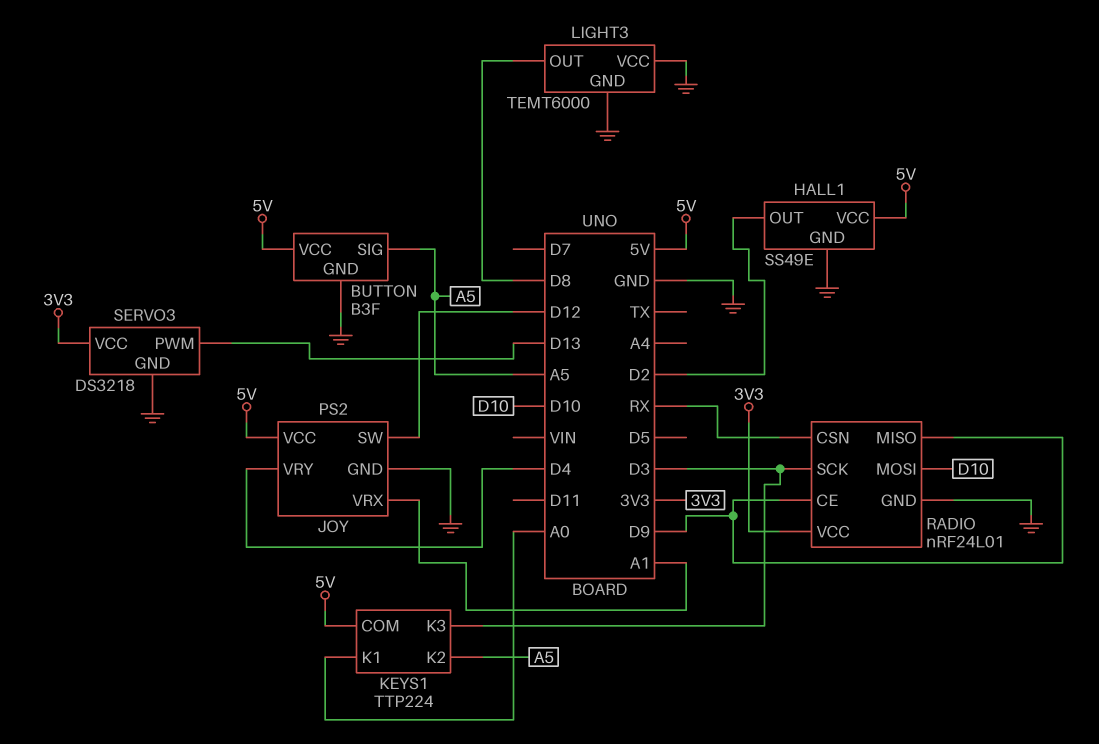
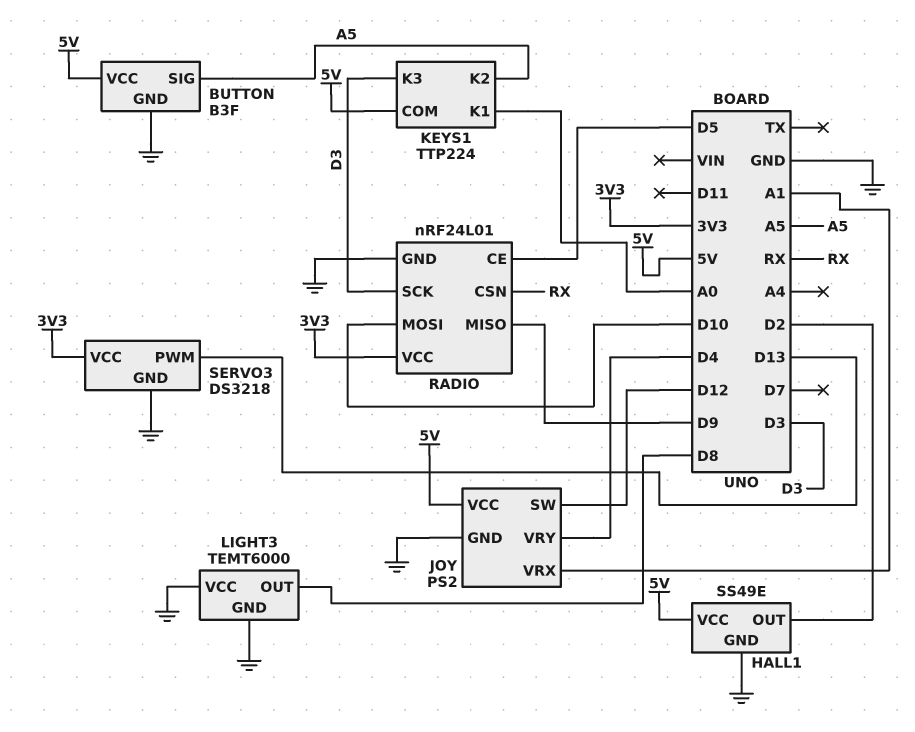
RADIO pin CE: D9 -> D5

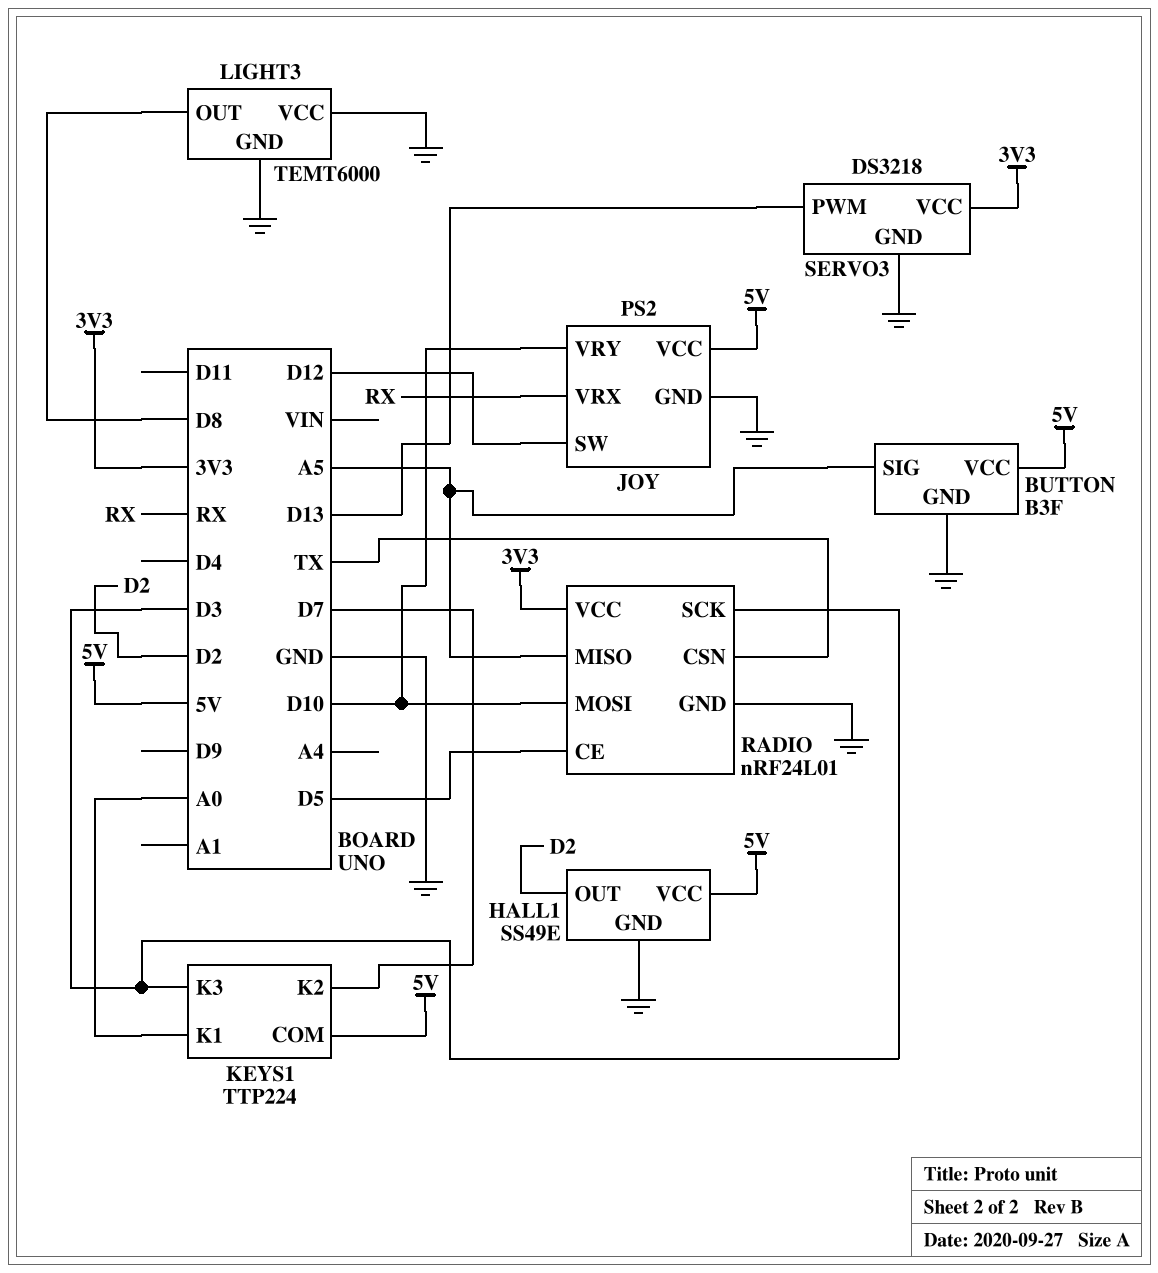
JOY pin VRX: A1 -> RX
JOY pin VRY: D4 -> D10
KEYS1 pin K2: A5 -> D7
RADIO pin CSN: RX -> TX
RADIO pin MISO: D9 -> A5

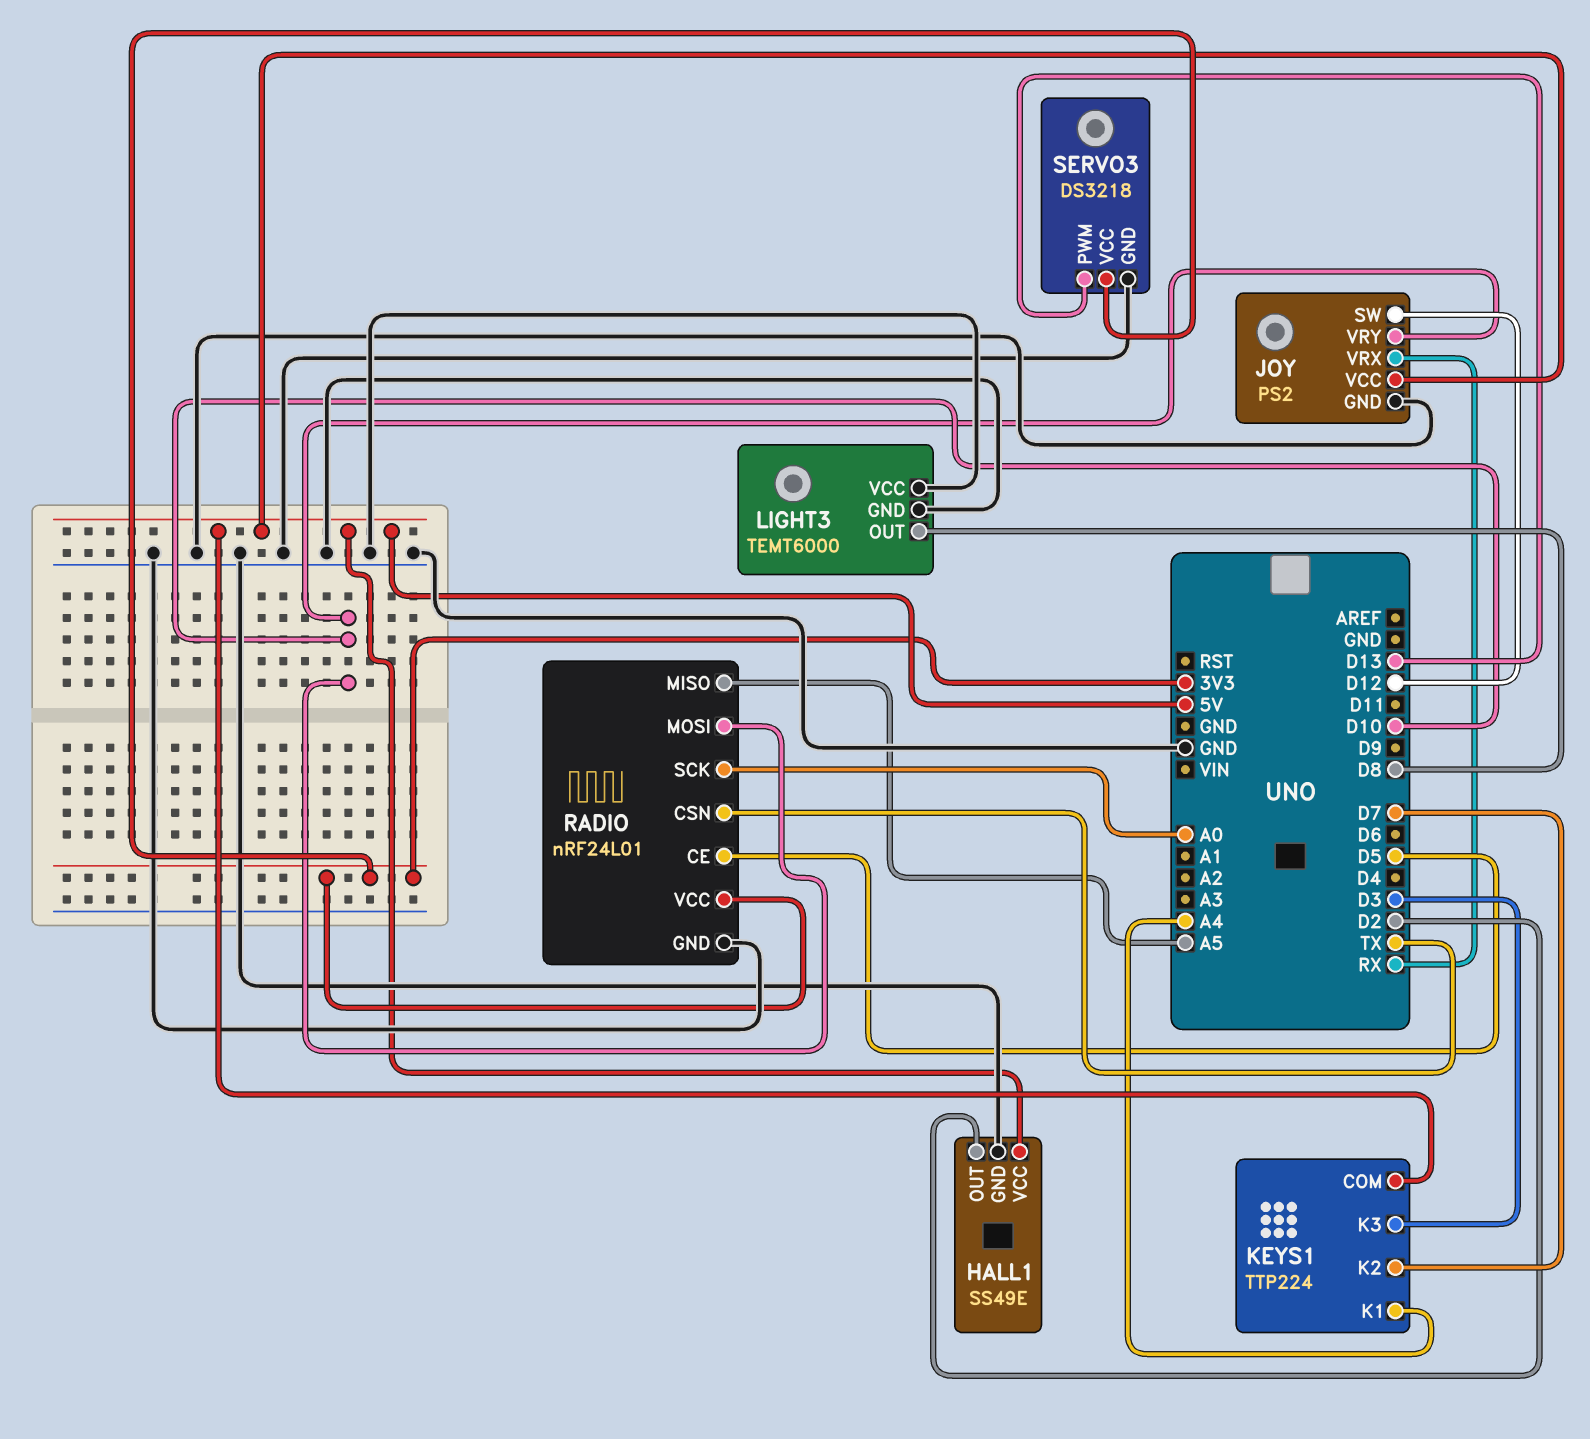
BUTTON: B3F -> none
BUTTON pin GND: GND -> none
BUTTON pin SIG: A5 -> none
BUTTON pin VCC: 5V -> none
KEYS1 pin K1: A0 -> A4
RADIO pin SCK: D3 -> A0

===============

Problem statement — Leave out the pictures and set down all of the data exactly.

Response area —
RADIO pin CE: D9 -> D5

JOY pin VRX: A1 -> RX
JOY pin VRY: D4 -> D10
KEYS1 pin K2: A5 -> D7
RADIO pin CSN: RX -> TX
RADIO pin MISO: D9 -> A5

BUTTON: B3F -> none
BUTTON pin GND: GND -> none
BUTTON pin SIG: A5 -> none
BUTTON pin VCC: 5V -> none
KEYS1 pin K1: A0 -> A4
RADIO pin SCK: D3 -> A0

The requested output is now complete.